» EXERCISE OBJECTIVE:
Lines containing "minus": state how many there are in these entries, and write only that number.

» MATERIALS PROVIDED:

####

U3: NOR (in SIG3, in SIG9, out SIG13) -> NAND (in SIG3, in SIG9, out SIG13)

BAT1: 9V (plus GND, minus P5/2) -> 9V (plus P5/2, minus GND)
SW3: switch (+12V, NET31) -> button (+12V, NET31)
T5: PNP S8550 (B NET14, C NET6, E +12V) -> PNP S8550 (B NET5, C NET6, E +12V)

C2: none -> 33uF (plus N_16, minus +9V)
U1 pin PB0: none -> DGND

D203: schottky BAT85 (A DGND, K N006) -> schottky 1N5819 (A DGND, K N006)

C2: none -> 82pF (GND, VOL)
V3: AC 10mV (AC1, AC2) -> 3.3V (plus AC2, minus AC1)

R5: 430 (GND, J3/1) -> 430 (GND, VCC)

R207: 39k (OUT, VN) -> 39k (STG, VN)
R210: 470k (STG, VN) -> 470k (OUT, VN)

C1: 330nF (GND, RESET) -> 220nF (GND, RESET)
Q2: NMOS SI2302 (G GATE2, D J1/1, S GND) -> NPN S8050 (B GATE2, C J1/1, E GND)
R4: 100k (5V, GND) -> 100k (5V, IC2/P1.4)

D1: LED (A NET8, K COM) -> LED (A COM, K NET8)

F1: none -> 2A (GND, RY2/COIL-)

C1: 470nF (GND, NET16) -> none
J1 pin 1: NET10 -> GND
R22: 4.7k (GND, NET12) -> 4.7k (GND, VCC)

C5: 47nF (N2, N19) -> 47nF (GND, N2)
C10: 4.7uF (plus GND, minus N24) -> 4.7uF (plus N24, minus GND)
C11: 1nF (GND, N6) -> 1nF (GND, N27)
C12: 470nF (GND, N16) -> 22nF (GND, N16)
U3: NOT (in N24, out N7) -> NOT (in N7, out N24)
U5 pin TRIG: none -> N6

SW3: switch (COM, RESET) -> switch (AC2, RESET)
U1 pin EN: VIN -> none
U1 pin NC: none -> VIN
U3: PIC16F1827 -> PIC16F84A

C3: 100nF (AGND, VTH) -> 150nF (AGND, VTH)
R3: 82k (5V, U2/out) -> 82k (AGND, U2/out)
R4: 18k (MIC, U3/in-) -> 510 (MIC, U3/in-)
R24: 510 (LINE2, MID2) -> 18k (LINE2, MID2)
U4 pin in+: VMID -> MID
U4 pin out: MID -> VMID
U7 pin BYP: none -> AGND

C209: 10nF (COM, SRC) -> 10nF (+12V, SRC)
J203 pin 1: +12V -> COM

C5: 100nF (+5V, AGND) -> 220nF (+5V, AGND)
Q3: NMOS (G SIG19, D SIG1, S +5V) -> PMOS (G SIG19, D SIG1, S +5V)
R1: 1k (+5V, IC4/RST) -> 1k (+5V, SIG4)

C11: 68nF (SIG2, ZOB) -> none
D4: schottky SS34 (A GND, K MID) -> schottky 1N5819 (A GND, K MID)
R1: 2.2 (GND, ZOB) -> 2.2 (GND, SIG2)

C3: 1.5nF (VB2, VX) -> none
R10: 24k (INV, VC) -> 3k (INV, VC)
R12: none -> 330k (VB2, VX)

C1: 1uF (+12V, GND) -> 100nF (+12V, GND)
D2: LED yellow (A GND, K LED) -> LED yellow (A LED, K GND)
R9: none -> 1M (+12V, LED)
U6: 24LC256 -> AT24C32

####

» RESPONSE FOR THIS EXERCISE:
4